# What you are asked to do
Go through the lines below and copy any that hold the string "yellow".

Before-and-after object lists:
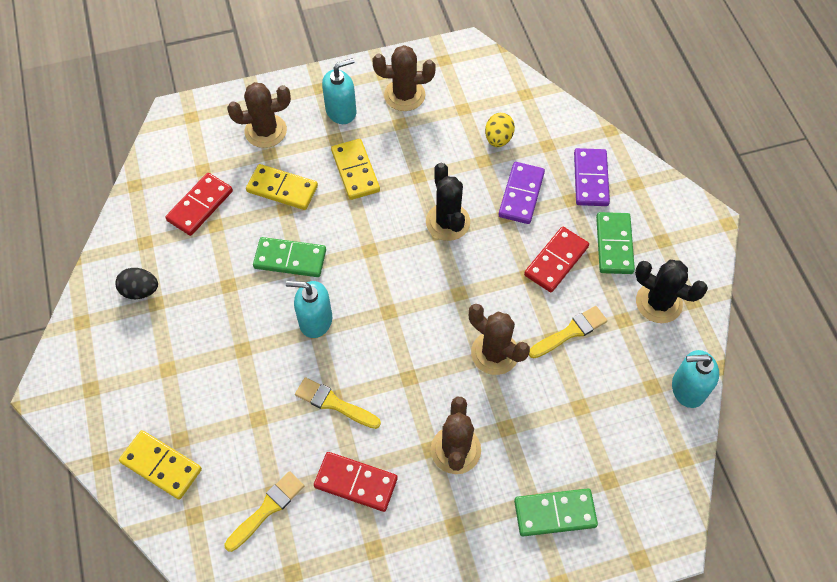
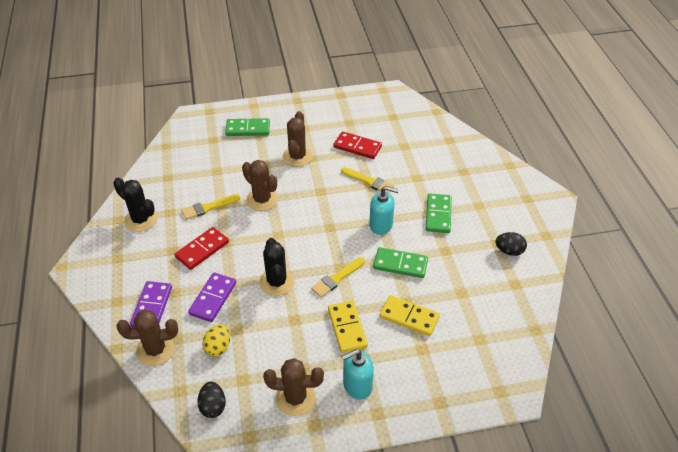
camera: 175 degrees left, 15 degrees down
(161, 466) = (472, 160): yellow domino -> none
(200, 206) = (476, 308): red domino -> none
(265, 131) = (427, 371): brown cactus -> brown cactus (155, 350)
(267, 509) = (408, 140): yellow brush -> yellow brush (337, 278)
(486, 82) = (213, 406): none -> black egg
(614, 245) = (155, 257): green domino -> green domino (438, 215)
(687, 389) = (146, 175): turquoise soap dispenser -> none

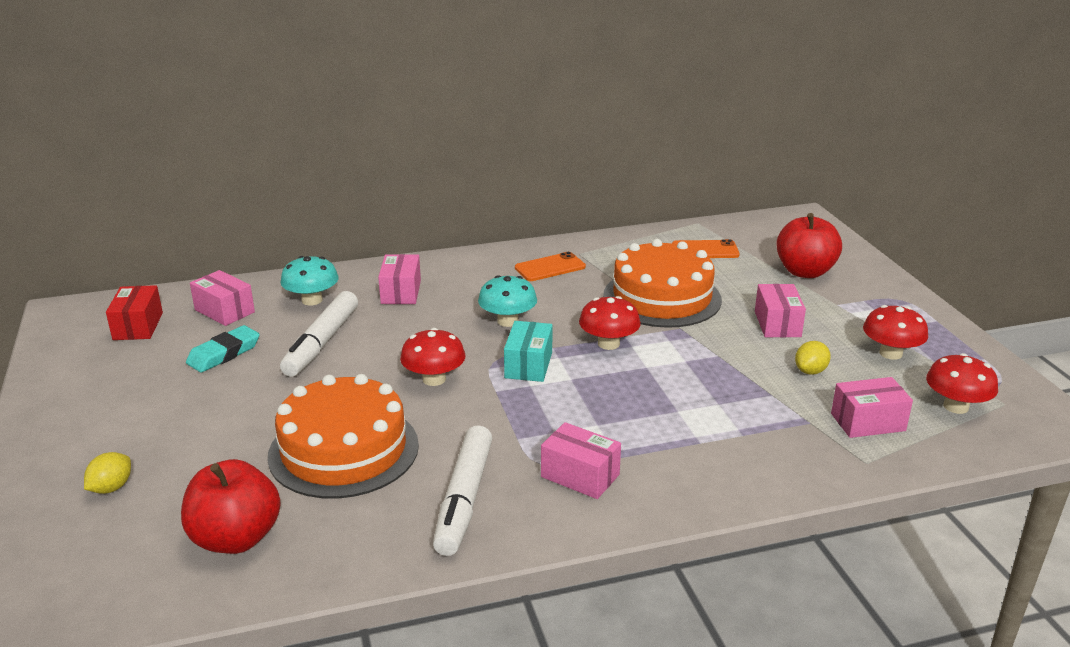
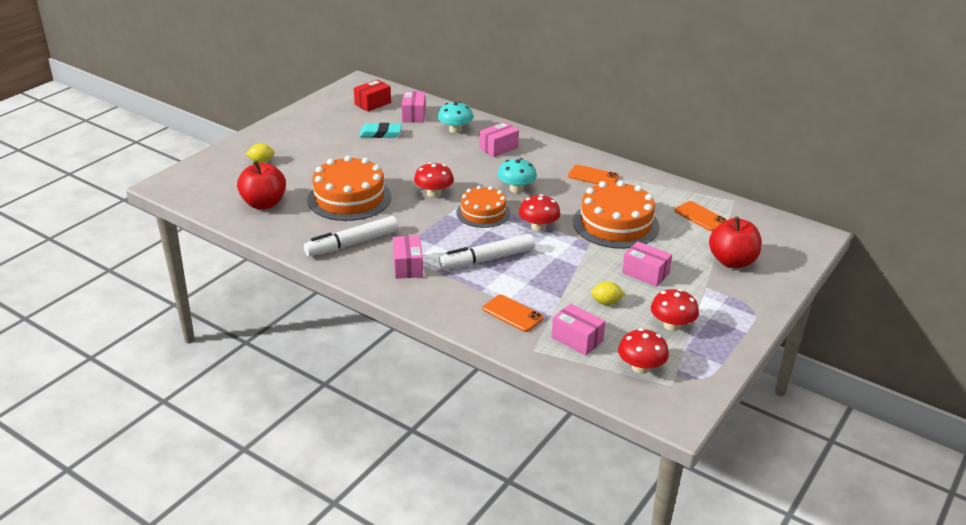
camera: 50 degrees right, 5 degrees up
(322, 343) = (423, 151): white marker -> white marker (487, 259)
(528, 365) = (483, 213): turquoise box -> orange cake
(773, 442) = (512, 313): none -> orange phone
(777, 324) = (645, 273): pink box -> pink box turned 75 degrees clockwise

# Task result
(161, 466) = (472, 160): yellow domino -> none
(267, 509) = (408, 140): yellow brush -> yellow brush (337, 278)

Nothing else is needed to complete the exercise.